● Entries shown:
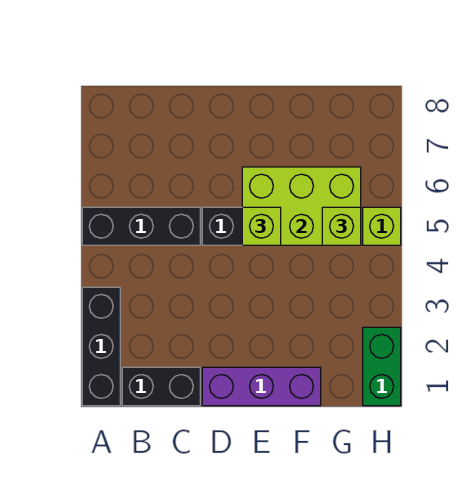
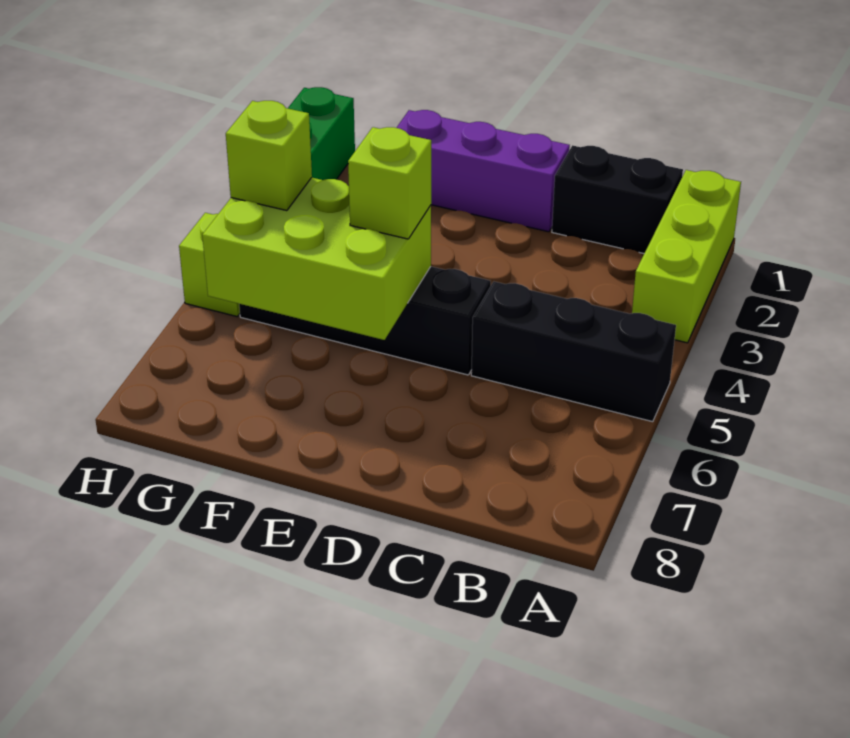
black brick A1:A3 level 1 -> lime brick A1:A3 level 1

* * *

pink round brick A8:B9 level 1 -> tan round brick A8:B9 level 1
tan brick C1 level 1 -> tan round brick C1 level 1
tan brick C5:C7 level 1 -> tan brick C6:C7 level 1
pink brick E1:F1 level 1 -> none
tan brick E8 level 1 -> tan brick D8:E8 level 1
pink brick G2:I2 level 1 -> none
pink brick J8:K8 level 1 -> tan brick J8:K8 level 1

● Brief: Restate word for word the lines of the data above, starting at the line containing "pink round brick" and ending at the line containing "pink brick J8:K8", both included, and nothing more.

● Your solution:
pink round brick A8:B9 level 1 -> tan round brick A8:B9 level 1
tan brick C1 level 1 -> tan round brick C1 level 1
tan brick C5:C7 level 1 -> tan brick C6:C7 level 1
pink brick E1:F1 level 1 -> none
tan brick E8 level 1 -> tan brick D8:E8 level 1
pink brick G2:I2 level 1 -> none
pink brick J8:K8 level 1 -> tan brick J8:K8 level 1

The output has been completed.